Zu bearbeitende Einträge:

========================

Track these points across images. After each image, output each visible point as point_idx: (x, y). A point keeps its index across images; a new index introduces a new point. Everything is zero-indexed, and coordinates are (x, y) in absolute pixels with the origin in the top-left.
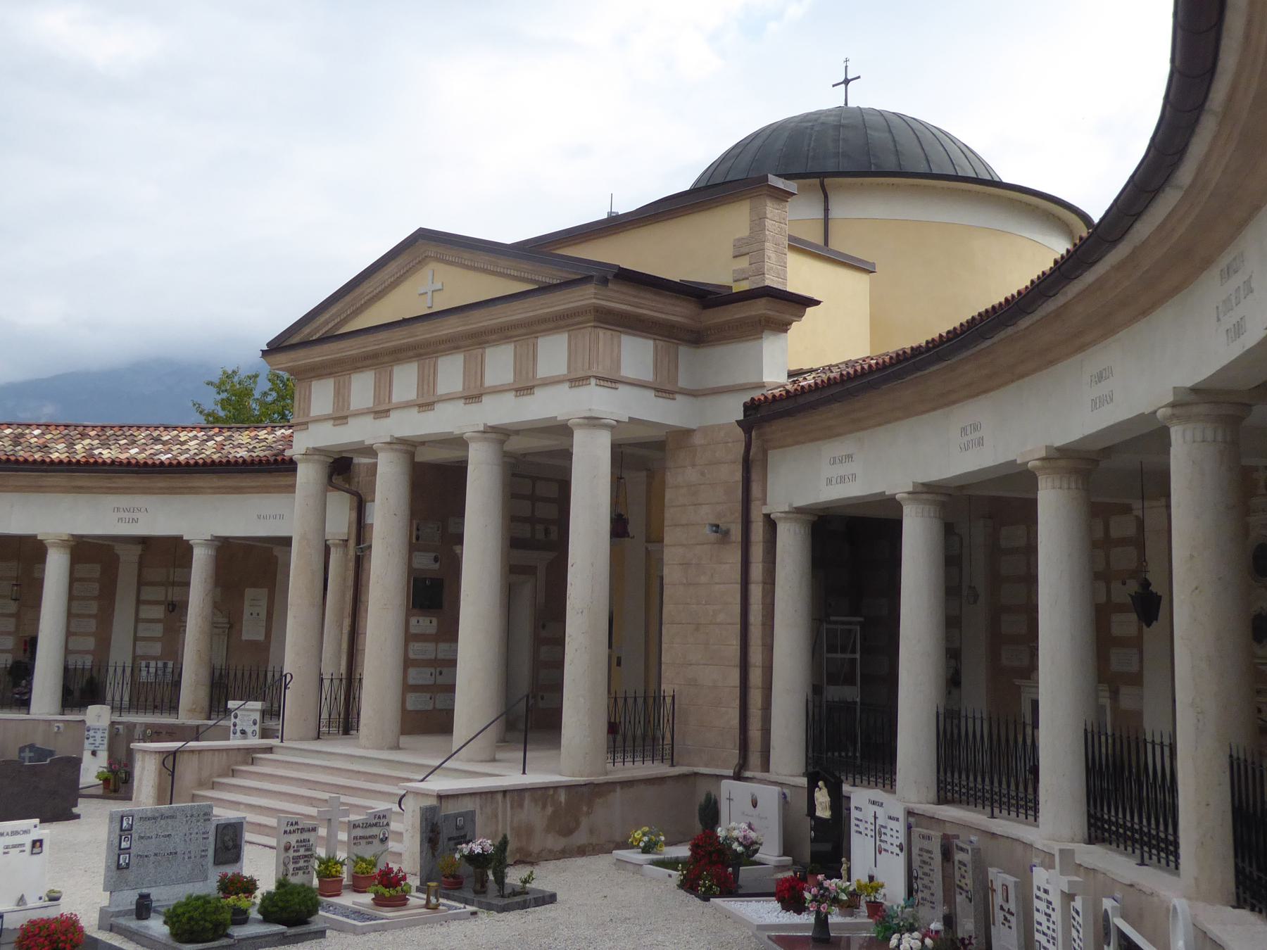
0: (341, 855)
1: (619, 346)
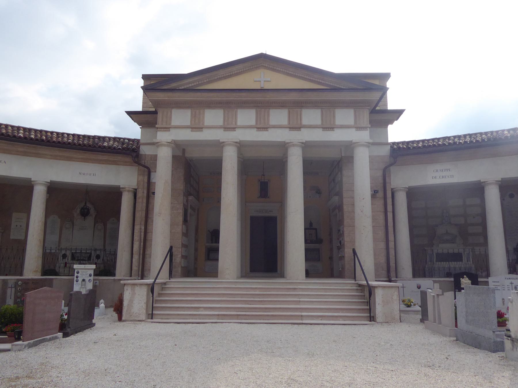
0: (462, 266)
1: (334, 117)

========================

Aufgabenbeschreibung:
Schreib die Einträge oben Zeile für Zeile unverändert ab. Lass dabei nur die Zeilen mit den Bildern weg.

Lösung:
Track these points across images. After each image, output each visible point as point_idx: (x, y). A point keeps its index across images; a new index introduces a new point. Everything is zero-indexed, and coordinates are (x, y) in absolute pixels with the origin in the top-left.
0: (341, 855)
1: (619, 346)
0: (462, 266)
1: (334, 117)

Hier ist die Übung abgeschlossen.